● **TASK STATEMENT**: Pull out each line of the material below that contains the string "shortInstrumentName", and copy each one in full.

● **SUPPLIED INFORMATION**:

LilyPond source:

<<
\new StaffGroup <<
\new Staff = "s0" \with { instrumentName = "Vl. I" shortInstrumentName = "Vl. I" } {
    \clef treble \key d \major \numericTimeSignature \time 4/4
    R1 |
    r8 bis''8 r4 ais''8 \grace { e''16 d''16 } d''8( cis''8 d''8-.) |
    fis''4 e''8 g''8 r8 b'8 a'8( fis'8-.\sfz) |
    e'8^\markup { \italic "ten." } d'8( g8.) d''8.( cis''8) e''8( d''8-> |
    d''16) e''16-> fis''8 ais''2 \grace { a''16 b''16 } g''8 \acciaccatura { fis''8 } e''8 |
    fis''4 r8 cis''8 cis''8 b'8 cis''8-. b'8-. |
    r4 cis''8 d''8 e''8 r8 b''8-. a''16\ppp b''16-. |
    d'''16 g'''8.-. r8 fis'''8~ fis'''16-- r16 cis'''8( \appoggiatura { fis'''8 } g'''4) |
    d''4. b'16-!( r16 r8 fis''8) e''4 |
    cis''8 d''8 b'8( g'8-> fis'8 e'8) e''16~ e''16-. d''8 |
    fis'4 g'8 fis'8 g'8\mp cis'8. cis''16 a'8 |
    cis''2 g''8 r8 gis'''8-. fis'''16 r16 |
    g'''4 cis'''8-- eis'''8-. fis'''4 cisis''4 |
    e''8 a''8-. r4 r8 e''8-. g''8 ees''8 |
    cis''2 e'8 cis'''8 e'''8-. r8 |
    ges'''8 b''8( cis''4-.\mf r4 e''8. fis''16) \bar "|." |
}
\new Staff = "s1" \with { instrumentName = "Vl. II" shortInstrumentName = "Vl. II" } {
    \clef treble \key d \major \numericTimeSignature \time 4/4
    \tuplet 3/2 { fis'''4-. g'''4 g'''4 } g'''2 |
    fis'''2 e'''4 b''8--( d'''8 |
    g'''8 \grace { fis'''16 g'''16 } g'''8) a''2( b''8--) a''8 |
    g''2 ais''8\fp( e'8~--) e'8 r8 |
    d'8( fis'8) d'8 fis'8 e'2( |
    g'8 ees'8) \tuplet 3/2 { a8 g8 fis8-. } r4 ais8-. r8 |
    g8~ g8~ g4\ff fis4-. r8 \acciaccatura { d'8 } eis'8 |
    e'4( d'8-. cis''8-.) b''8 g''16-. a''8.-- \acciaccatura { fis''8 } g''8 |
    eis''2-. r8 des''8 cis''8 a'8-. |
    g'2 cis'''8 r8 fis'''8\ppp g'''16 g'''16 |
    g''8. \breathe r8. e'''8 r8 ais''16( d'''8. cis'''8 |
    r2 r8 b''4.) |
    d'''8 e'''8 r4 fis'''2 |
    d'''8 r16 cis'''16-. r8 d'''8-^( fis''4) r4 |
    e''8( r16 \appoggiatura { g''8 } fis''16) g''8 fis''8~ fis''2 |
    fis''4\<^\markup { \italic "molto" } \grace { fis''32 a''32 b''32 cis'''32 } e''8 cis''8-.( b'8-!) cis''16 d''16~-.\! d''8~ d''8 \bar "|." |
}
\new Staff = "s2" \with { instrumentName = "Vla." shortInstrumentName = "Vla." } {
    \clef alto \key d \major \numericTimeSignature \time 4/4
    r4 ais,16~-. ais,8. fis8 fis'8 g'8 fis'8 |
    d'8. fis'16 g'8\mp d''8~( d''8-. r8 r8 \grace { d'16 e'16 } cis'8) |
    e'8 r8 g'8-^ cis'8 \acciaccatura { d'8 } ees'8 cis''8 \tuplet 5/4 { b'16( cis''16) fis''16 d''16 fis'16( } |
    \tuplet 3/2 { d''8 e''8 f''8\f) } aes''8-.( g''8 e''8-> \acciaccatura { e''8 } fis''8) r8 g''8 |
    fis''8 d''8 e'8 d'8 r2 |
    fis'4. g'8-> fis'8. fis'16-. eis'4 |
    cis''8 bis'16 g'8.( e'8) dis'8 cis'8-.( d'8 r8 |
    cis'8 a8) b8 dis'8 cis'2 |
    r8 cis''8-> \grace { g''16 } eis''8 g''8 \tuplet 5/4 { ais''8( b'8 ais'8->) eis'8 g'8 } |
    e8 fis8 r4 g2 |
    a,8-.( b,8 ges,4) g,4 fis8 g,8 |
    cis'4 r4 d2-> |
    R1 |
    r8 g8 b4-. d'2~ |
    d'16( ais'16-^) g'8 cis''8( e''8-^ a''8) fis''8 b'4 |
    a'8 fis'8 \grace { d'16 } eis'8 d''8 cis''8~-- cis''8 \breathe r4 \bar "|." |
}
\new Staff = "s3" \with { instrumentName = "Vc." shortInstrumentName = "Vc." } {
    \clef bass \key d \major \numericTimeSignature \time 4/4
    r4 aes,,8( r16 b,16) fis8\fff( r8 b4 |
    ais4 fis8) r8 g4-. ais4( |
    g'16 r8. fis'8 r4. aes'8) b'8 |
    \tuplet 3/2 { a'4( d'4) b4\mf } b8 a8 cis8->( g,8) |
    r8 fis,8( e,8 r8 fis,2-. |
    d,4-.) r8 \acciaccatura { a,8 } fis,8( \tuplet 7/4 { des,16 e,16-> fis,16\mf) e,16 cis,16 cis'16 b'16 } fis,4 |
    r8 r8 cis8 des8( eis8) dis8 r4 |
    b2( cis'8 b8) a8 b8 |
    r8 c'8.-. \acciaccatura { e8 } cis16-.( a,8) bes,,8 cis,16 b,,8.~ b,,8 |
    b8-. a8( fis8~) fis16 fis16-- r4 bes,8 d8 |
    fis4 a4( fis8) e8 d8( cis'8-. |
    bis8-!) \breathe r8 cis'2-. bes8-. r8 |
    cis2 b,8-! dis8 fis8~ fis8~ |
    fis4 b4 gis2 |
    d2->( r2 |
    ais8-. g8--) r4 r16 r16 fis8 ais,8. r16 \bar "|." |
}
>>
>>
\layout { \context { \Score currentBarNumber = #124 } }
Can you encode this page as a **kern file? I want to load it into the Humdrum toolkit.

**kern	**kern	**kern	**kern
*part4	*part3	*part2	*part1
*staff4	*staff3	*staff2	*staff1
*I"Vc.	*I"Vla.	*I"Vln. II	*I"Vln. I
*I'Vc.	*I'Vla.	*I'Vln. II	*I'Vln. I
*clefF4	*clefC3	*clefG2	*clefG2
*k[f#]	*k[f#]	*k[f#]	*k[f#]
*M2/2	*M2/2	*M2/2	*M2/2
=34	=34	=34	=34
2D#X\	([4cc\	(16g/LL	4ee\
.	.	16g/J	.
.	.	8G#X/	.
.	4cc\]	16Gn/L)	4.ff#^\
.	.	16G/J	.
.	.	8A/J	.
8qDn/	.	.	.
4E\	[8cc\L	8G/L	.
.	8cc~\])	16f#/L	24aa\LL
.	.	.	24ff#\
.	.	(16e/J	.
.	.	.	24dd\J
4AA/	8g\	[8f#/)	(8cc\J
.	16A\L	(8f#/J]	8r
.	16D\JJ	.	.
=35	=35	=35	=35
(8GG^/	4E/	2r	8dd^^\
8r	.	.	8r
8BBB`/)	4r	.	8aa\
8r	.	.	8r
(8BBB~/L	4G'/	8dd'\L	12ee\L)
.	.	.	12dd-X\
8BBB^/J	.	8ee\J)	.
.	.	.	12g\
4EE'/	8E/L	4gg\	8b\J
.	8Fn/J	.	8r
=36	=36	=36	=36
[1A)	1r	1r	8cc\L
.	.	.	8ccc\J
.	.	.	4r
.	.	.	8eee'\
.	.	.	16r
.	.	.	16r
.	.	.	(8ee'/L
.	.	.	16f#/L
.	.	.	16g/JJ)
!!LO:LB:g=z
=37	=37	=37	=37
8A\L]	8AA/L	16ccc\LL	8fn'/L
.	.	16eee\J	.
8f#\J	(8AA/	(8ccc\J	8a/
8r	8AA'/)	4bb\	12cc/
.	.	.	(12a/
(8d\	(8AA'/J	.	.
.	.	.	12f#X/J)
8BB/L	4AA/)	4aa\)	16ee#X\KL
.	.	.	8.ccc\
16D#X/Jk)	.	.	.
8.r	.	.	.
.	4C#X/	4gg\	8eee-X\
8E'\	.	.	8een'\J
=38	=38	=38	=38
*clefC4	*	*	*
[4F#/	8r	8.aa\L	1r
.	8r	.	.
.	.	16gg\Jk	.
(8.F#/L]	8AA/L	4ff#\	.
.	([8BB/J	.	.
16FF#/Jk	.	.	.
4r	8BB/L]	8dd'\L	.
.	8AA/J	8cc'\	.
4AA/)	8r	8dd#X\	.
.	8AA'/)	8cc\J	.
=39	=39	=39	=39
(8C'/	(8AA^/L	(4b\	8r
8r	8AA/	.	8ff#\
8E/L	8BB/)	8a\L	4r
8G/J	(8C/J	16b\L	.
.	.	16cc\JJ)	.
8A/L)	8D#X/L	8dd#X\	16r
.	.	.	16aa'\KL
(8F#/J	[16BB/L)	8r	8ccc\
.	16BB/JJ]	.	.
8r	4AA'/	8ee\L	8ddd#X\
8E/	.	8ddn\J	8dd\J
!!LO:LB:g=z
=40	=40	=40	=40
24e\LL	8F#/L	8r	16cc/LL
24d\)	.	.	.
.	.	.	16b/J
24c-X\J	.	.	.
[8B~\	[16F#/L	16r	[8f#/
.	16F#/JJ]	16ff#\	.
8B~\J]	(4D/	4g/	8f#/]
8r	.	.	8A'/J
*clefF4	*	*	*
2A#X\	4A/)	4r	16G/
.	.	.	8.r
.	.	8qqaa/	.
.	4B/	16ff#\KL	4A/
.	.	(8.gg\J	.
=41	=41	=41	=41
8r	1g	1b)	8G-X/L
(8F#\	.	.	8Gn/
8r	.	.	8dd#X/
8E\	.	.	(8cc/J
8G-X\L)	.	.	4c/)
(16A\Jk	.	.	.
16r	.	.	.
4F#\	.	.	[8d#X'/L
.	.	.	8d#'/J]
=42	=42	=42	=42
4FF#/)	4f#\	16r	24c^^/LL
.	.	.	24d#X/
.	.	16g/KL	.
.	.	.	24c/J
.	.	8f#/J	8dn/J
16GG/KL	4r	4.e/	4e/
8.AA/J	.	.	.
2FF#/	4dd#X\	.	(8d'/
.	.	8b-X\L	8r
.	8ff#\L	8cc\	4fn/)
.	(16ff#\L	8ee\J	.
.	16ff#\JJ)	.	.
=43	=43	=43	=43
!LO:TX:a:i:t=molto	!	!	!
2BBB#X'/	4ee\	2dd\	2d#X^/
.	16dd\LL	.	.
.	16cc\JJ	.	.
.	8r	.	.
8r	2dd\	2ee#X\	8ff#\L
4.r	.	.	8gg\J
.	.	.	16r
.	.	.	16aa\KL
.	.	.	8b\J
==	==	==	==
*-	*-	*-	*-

● **ANSWER FOR THE TASK**:
\new Staff = "s0" \with { instrumentName = "Vl. I" shortInstrumentName = "Vl. I" } {
\new Staff = "s1" \with { instrumentName = "Vl. II" shortInstrumentName = "Vl. II" } {
\new Staff = "s2" \with { instrumentName = "Vla." shortInstrumentName = "Vla." } {
\new Staff = "s3" \with { instrumentName = "Vc." shortInstrumentName = "Vc." } {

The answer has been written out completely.